[Exercise data — start]

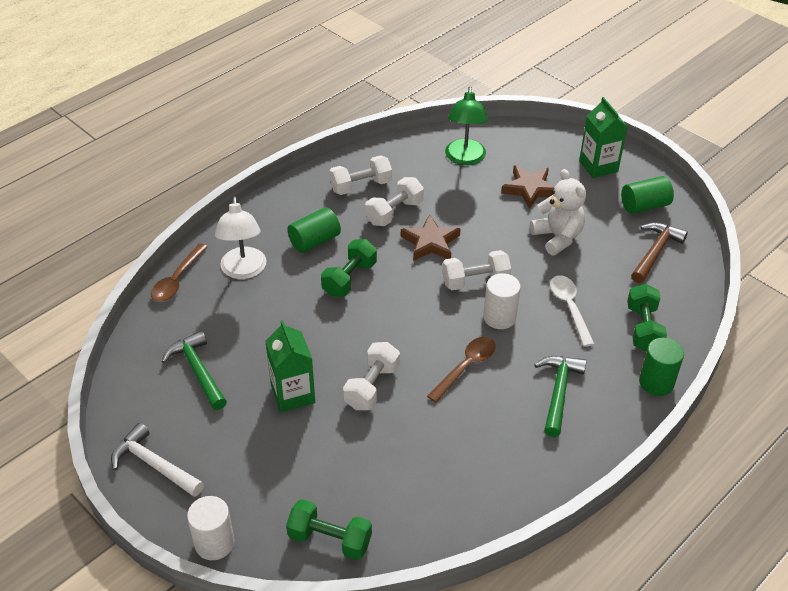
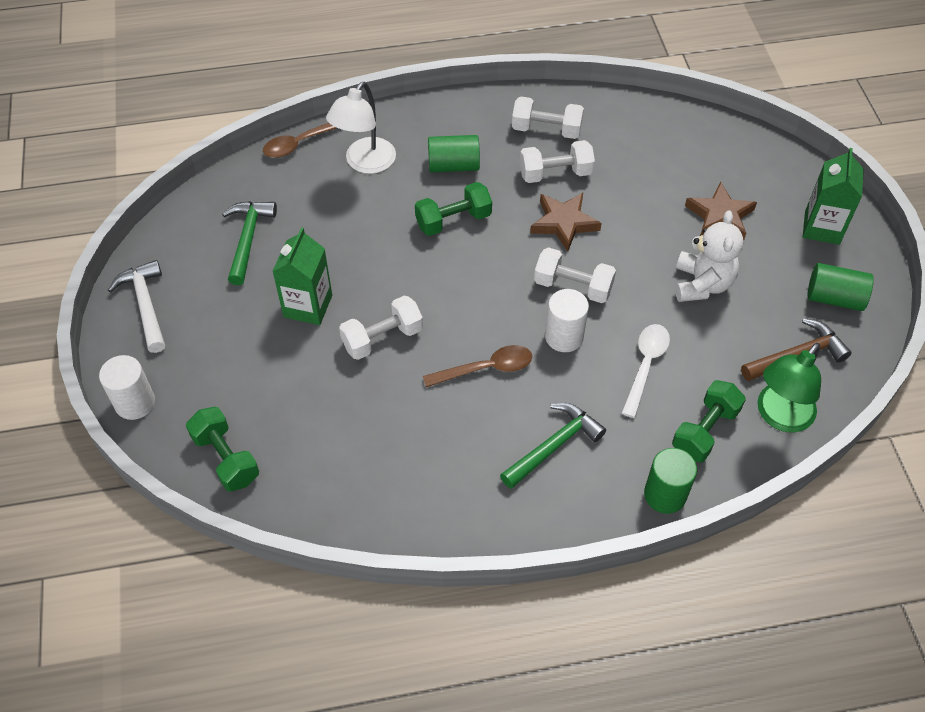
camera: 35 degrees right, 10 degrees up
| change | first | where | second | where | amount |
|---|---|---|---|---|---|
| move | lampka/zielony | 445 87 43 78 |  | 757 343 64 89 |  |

[Exercise data — finish]

What the exercise asks ::
The material is to be reproduced verbatim, and no picture may appear in the copy.

Written response ::
camera: 35 degrees right, 10 degrees up
| change | first | where | second | where | amount |
|---|---|---|---|---|---|
| move | lampka/zielony | 445 87 43 78 |  | 757 343 64 89 |  |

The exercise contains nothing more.